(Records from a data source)
☆ ☆ ☆ ☆ ☆ ☆ ☆
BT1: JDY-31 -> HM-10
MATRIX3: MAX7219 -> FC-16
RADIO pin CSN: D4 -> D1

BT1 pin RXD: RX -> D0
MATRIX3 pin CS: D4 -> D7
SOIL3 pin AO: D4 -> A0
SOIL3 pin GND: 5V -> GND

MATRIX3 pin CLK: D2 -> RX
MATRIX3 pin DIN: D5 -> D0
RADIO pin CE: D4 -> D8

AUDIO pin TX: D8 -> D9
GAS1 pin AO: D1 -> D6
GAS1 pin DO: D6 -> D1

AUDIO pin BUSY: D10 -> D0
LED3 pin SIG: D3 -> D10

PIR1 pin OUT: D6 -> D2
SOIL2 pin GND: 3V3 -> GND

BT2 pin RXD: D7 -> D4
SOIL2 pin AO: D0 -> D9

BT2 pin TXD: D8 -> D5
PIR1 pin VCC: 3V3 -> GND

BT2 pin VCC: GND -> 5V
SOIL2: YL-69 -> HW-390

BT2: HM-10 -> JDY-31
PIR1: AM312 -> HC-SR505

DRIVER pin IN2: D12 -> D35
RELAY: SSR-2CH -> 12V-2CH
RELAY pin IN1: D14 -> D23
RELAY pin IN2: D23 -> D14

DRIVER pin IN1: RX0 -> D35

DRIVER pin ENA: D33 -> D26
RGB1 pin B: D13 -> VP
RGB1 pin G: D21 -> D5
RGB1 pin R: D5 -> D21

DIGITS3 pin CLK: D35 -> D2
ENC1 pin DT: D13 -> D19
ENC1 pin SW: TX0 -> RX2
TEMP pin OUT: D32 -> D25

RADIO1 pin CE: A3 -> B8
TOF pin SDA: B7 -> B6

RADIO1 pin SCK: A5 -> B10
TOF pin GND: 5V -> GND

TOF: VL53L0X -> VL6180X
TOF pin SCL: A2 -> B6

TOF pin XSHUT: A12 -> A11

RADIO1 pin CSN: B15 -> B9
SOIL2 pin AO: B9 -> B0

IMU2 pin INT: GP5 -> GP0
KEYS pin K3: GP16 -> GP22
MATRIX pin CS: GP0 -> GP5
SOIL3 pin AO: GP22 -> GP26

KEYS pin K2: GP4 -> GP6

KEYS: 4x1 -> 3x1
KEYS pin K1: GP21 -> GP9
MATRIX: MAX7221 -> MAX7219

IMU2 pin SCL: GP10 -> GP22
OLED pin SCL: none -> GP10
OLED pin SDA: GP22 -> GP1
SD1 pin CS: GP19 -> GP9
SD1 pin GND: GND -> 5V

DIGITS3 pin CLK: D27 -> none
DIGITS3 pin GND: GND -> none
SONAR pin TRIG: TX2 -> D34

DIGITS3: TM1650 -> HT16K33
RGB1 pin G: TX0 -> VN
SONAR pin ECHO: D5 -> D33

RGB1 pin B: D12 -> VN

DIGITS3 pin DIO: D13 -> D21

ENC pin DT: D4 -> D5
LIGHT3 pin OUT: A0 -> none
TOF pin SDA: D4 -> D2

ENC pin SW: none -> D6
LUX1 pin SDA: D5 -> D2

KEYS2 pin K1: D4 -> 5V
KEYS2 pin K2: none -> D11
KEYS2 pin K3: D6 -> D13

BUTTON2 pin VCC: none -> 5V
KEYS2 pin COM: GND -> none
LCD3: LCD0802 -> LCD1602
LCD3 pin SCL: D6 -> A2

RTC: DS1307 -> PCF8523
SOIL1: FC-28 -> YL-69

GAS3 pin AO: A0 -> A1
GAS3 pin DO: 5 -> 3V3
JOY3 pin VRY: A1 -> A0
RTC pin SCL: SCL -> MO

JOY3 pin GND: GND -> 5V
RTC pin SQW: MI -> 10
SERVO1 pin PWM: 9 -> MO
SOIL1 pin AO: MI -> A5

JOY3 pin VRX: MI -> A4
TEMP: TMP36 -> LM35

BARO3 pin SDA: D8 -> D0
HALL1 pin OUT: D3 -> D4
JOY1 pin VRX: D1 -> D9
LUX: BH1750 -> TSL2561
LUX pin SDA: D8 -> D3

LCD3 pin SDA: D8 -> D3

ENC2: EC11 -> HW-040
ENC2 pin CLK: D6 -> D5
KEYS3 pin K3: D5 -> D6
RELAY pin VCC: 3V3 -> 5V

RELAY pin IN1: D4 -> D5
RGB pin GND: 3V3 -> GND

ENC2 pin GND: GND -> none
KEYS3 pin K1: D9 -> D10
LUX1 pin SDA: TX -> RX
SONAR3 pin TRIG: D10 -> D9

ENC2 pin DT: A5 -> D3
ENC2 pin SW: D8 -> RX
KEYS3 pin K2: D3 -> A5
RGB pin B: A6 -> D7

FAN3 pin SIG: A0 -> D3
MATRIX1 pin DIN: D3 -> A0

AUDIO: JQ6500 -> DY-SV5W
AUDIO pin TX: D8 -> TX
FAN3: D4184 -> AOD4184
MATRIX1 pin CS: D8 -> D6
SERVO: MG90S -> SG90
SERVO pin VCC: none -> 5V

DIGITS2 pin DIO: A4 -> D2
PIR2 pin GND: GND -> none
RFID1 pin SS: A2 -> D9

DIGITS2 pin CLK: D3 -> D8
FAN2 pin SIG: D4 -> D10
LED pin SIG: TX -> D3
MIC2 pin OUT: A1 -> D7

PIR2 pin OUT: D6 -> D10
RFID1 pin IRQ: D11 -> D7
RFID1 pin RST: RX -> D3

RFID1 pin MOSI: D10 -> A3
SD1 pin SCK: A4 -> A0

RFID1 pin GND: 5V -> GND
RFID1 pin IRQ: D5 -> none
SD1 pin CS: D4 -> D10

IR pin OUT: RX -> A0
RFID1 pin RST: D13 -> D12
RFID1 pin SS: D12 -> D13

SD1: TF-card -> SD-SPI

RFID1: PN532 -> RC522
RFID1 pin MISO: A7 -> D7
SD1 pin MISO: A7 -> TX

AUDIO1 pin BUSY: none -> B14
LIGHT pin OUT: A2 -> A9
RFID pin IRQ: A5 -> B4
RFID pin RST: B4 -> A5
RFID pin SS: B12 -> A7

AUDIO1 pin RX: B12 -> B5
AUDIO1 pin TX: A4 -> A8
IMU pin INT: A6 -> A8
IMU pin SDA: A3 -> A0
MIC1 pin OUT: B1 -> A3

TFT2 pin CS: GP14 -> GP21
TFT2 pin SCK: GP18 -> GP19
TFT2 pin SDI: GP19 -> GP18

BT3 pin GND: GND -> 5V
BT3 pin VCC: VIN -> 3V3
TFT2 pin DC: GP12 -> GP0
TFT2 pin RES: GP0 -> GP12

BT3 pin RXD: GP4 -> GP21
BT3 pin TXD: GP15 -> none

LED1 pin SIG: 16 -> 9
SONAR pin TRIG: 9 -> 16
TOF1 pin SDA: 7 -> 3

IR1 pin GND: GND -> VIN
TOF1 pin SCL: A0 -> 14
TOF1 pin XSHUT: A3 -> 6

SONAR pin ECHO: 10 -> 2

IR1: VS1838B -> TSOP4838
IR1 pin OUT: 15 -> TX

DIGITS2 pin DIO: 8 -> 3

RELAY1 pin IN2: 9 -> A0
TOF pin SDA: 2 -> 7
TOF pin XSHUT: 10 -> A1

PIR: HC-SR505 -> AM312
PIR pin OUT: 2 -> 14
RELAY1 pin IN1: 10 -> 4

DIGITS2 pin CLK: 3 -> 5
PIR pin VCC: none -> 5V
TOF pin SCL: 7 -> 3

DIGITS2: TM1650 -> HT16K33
☆ ☆ ☆ ☆ ☆ ☆ ☆
Word search in the records above: please count the lines holding "MISO" and state the count alone.

2